START MATERIAL PROVIDED

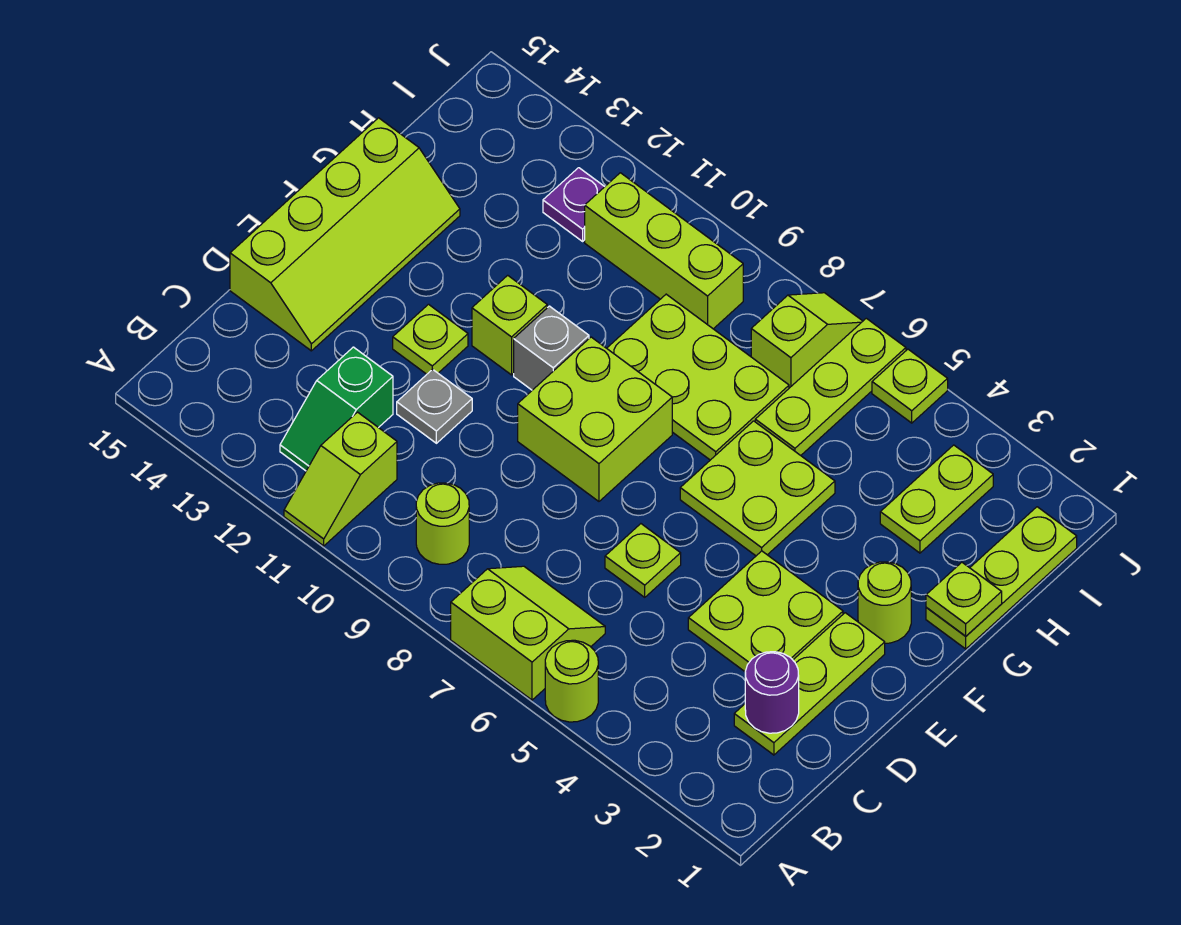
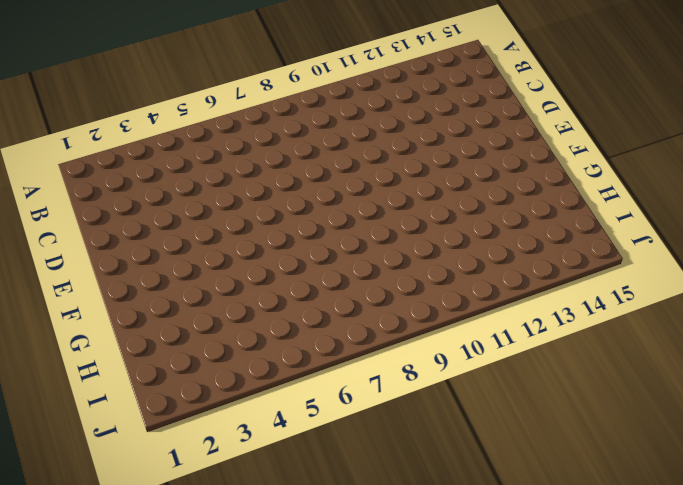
none -> lime round brick A5 level 1
none -> lime slope A6:B7 level 1 top A
none -> lime slope A11:B11 level 1 top B

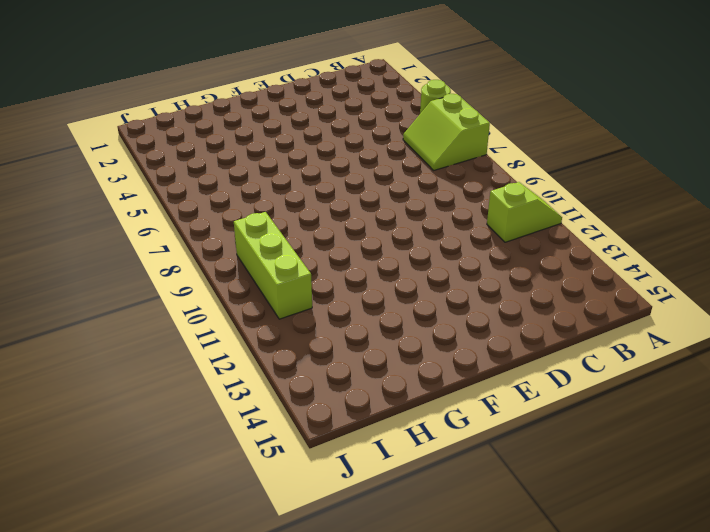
none -> lime round brick B9 level 1
none -> green slope B12:C12 level 1 top C
none -> lime plate C2:E2 level 1

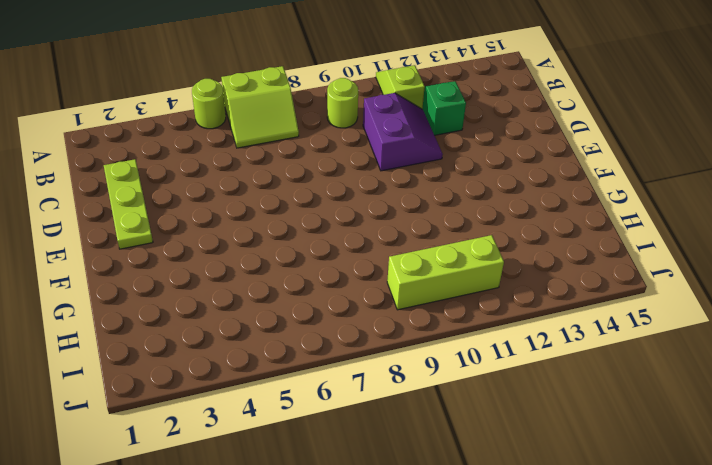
purple slope C10:D11 level 1 top 10 -> grey plate D11 level 1
none -> lime plate D3:E4 level 1
none -> lime plate D6 level 1
none -> lime slope D14:G15 level 1 top 15

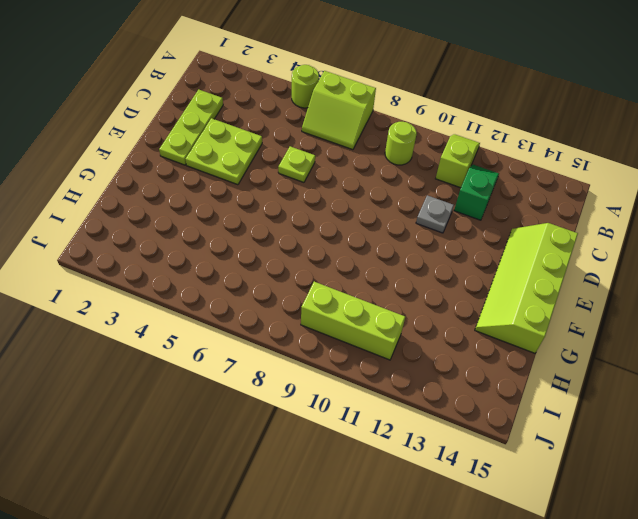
none -> lime brick E8:F9 level 1
none -> lime plate E12 level 1
none -> lime round brick F2 level 1

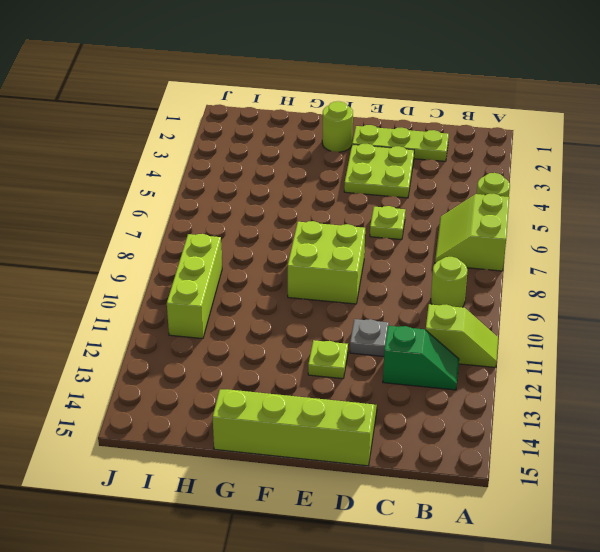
none -> lime plate F5:G6 level 1
none -> grey brick F10 level 1
none -> lime brick F11 level 1

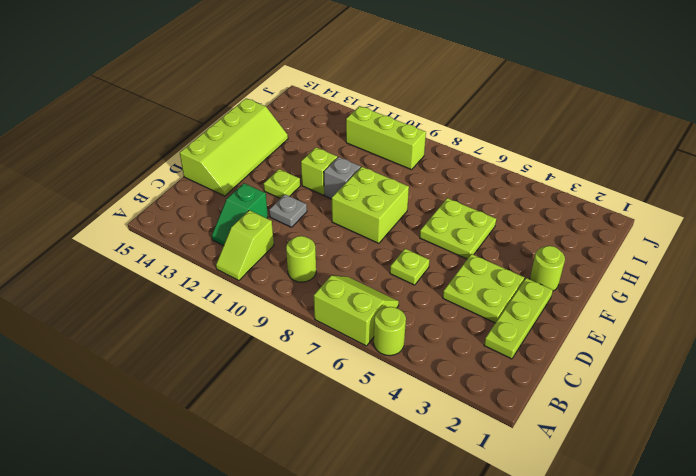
none -> lime plate G1:I1 level 1
none -> lime plate G7:H9 level 1
none -> lime plate H3:I3 level 1

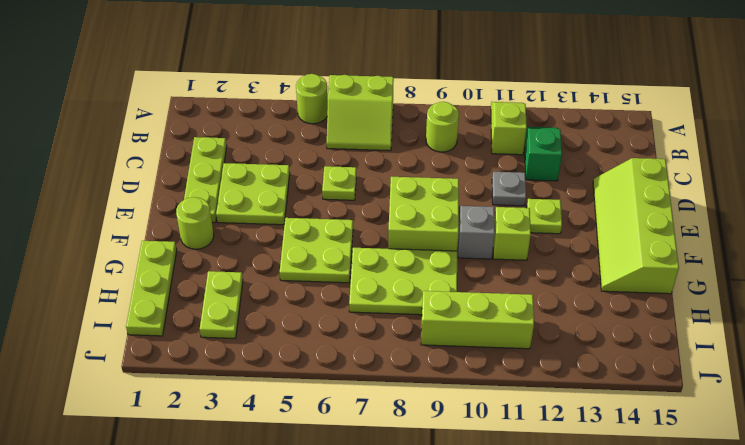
none -> lime plate H6:J6 level 1
none -> lime slope I7:J7 level 1 top I
none -> purple plate I12 level 1

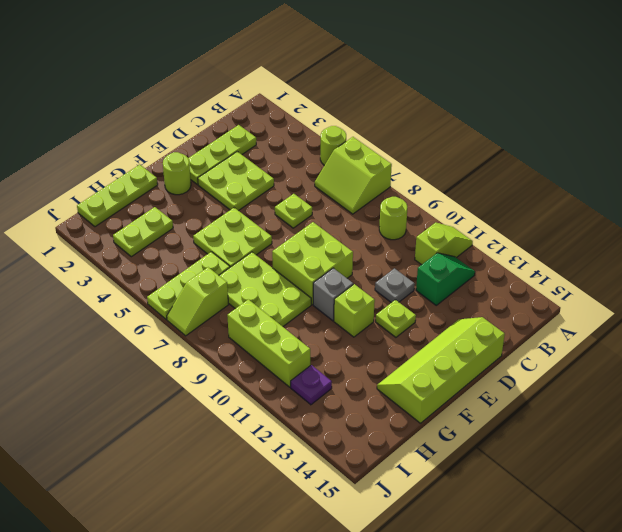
none -> lime plate J5 level 1
none -> purple round brick C2 level 2
none -> lime plate G1 level 2

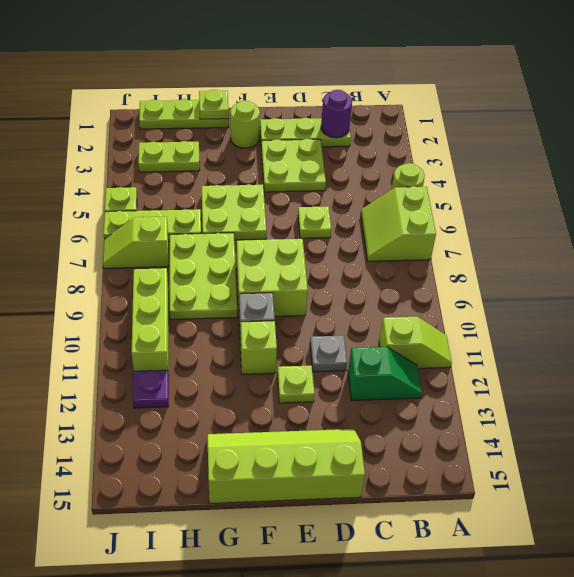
none -> lime round brick B9 level 1

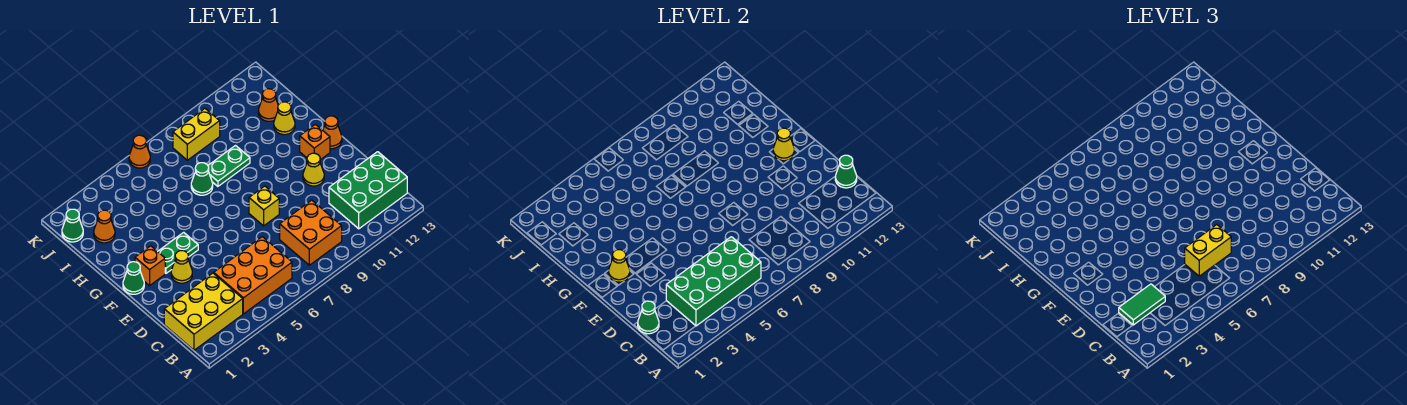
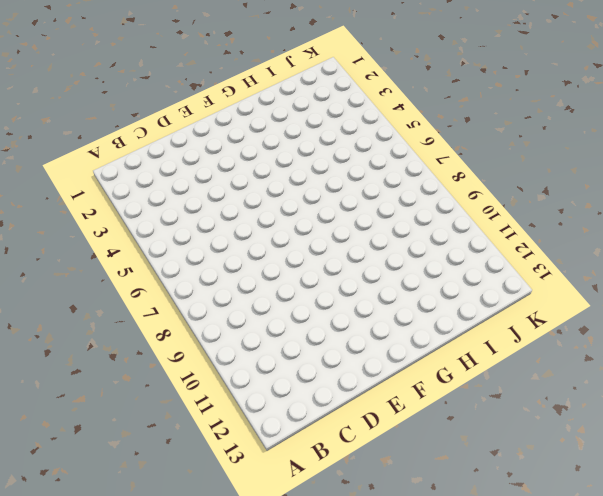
none -> yellow brick B1:C3 level 1
none -> orange brick B4:C6 level 1
none -> orange brick B8:C9 level 1

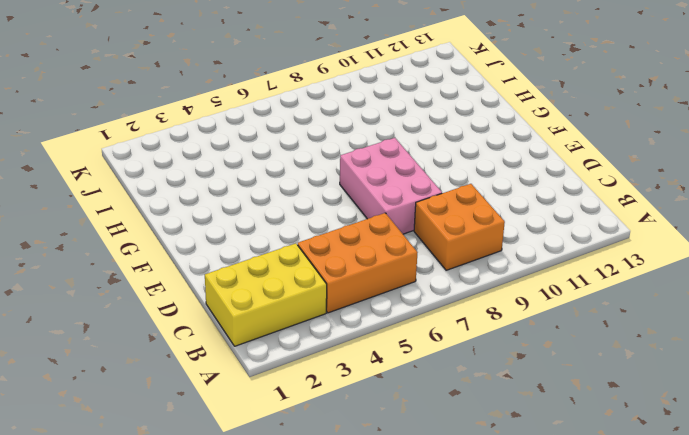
pink brick D7:F8 level 1 -> yellow brick E8 level 1
none -> green brick B11:C13 level 1
none -> yellow cone E3 level 1
none -> yellow cone E11 level 1

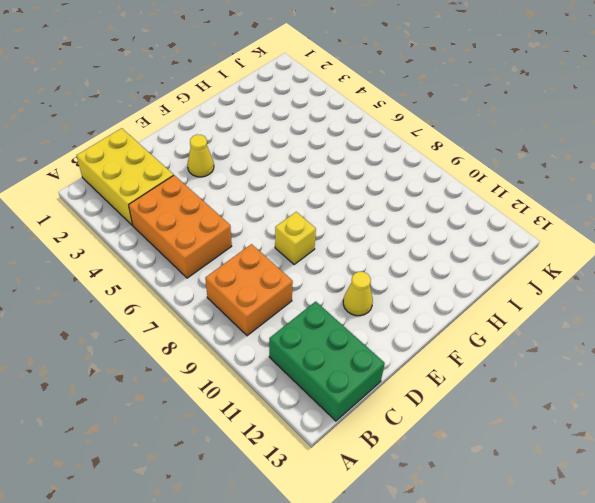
none -> green cone F1 level 1
none -> orange brick F2 level 1
none -> green plate F3:F4 level 1

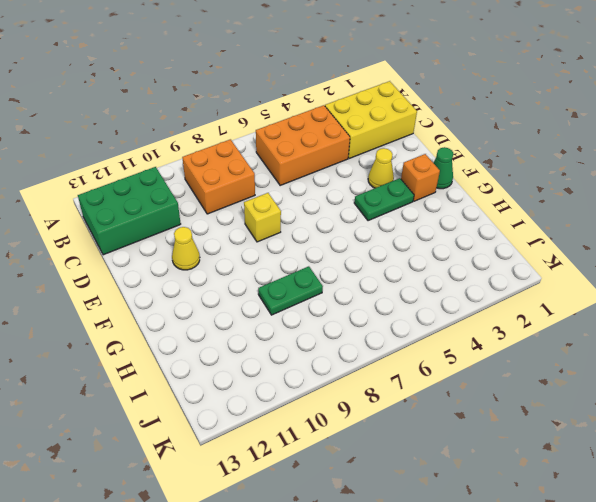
none -> orange brick F12 level 1
none -> orange cone F13 level 1
none -> green cone H7 level 1

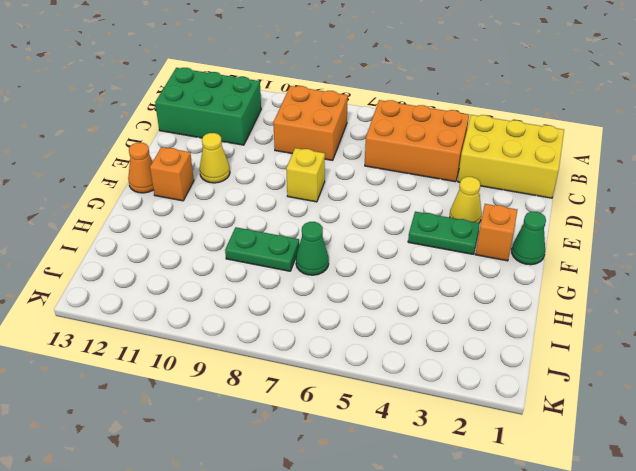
none -> yellow cone H12 level 1
none -> orange cone I2 level 1
none -> orange cone I12 level 1

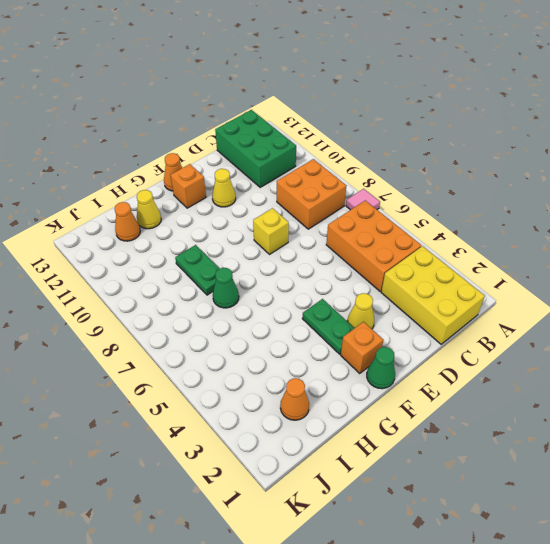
pink tile A7 level 1 -> none
none -> green cone J1 level 1
none -> yellow brick J8:J9 level 1
none -> orange cone K6 level 1

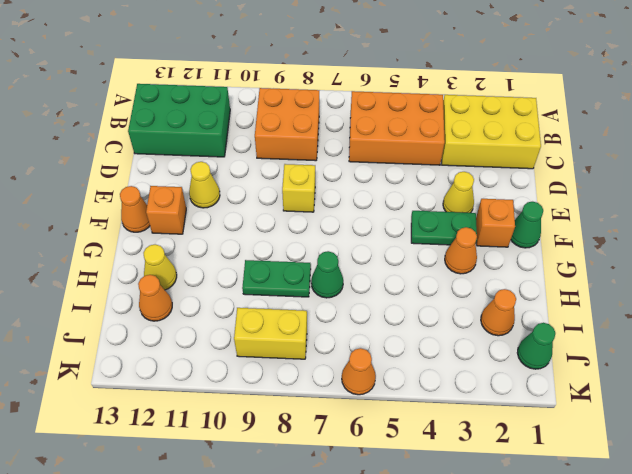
orange cone G3 level 1 -> none
none -> green brick B3:C6 level 2
none -> green cone C1 level 2
none -> green cone C13 level 2

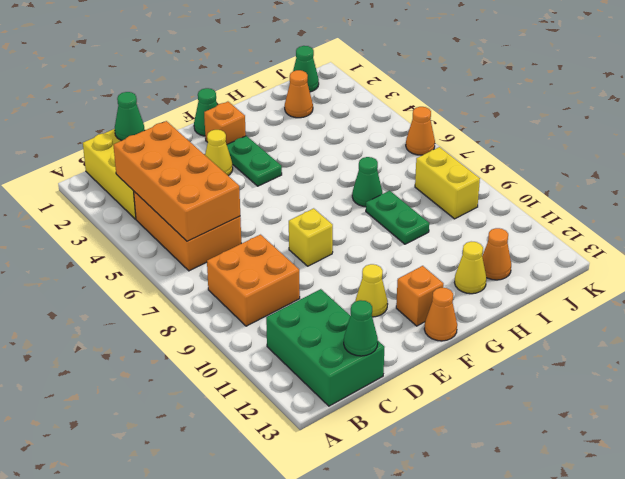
orange brick B3:C6 level 2 -> green brick B3:C6 level 2
none -> yellow cone F2 level 2
none -> yellow cone F12 level 2
none -> green tile C2:C3 level 3

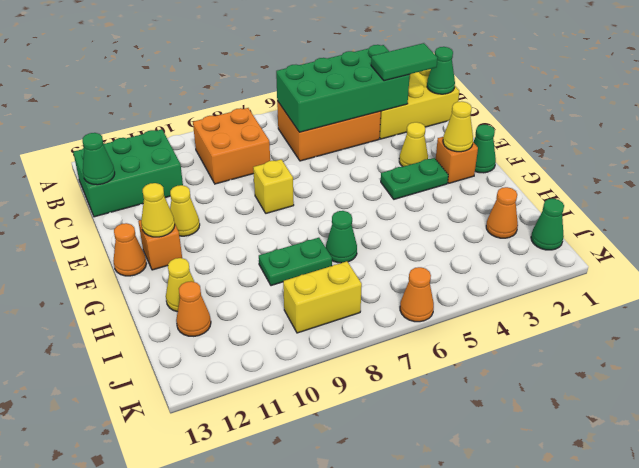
none -> yellow brick C6:C7 level 3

END MATERIAL PROVIDED

For the string "green", return every line of the data where it appears.

▶ ANSWER SPACE
none -> green slope B12:C12 level 1 top C
none -> green brick B11:C13 level 1
none -> green cone F1 level 1
none -> green plate F3:F4 level 1
none -> green cone H7 level 1
none -> green cone J1 level 1
none -> green brick B3:C6 level 2
none -> green cone C1 level 2
none -> green cone C13 level 2
orange brick B3:C6 level 2 -> green brick B3:C6 level 2
none -> green tile C2:C3 level 3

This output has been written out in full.